- _Work order_
Give the line with "[378, 305, 487, 326] (first image)" again, along with every line below it to the end of the records, word for word.

- _Material supplied_
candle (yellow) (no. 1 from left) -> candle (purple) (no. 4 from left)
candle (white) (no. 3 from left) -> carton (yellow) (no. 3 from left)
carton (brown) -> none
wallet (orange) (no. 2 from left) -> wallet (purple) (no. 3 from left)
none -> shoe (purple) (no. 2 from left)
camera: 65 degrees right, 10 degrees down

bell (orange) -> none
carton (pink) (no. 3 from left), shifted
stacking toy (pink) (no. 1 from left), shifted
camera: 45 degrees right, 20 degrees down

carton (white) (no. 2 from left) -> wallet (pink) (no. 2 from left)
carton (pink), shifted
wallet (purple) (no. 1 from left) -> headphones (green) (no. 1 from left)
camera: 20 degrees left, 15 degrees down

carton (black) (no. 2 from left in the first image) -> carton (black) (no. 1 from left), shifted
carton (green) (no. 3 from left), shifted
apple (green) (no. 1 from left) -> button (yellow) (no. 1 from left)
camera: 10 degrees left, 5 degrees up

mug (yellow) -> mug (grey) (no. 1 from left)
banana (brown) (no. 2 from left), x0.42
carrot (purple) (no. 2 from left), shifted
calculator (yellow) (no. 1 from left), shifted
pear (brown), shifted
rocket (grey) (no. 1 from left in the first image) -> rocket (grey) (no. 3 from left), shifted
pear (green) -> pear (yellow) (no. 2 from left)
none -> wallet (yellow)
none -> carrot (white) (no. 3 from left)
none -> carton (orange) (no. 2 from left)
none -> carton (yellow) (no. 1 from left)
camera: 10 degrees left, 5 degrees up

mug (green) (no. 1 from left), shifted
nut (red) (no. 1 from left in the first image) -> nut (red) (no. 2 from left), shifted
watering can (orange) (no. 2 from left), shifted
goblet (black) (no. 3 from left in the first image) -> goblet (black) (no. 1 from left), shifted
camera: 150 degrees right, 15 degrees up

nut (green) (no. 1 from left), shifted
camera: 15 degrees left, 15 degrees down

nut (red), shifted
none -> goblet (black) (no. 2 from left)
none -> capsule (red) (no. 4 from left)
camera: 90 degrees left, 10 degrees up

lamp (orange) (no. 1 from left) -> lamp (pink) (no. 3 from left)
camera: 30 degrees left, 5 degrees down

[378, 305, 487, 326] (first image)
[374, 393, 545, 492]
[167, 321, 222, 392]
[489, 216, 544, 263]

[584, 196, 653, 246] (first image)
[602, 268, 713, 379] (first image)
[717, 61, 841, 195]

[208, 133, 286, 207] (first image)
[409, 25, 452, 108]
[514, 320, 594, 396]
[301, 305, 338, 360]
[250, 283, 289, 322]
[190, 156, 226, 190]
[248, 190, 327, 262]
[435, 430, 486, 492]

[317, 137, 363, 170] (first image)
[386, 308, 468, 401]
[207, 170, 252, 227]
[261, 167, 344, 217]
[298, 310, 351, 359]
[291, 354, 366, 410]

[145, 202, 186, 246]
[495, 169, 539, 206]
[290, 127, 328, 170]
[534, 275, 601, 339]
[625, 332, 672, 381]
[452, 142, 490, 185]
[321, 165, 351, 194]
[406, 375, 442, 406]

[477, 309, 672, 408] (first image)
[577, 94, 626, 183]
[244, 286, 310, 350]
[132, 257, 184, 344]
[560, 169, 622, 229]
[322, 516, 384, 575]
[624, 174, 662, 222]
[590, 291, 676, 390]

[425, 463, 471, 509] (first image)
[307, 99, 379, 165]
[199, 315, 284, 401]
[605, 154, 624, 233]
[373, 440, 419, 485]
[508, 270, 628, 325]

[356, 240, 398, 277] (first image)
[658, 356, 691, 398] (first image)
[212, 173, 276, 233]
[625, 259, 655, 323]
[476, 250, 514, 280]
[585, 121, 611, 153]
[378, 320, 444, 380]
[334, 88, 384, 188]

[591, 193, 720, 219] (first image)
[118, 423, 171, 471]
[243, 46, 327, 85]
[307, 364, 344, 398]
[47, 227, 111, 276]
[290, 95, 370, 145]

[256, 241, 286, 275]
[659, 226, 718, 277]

- _Solution to the problem_
[378, 305, 487, 326] (first image)
[374, 393, 545, 492]
[167, 321, 222, 392]
[489, 216, 544, 263]

[584, 196, 653, 246] (first image)
[602, 268, 713, 379] (first image)
[717, 61, 841, 195]

[208, 133, 286, 207] (first image)
[409, 25, 452, 108]
[514, 320, 594, 396]
[301, 305, 338, 360]
[250, 283, 289, 322]
[190, 156, 226, 190]
[248, 190, 327, 262]
[435, 430, 486, 492]

[317, 137, 363, 170] (first image)
[386, 308, 468, 401]
[207, 170, 252, 227]
[261, 167, 344, 217]
[298, 310, 351, 359]
[291, 354, 366, 410]

[145, 202, 186, 246]
[495, 169, 539, 206]
[290, 127, 328, 170]
[534, 275, 601, 339]
[625, 332, 672, 381]
[452, 142, 490, 185]
[321, 165, 351, 194]
[406, 375, 442, 406]

[477, 309, 672, 408] (first image)
[577, 94, 626, 183]
[244, 286, 310, 350]
[132, 257, 184, 344]
[560, 169, 622, 229]
[322, 516, 384, 575]
[624, 174, 662, 222]
[590, 291, 676, 390]

[425, 463, 471, 509] (first image)
[307, 99, 379, 165]
[199, 315, 284, 401]
[605, 154, 624, 233]
[373, 440, 419, 485]
[508, 270, 628, 325]

[356, 240, 398, 277] (first image)
[658, 356, 691, 398] (first image)
[212, 173, 276, 233]
[625, 259, 655, 323]
[476, 250, 514, 280]
[585, 121, 611, 153]
[378, 320, 444, 380]
[334, 88, 384, 188]

[591, 193, 720, 219] (first image)
[118, 423, 171, 471]
[243, 46, 327, 85]
[307, 364, 344, 398]
[47, 227, 111, 276]
[290, 95, 370, 145]

[256, 241, 286, 275]
[659, 226, 718, 277]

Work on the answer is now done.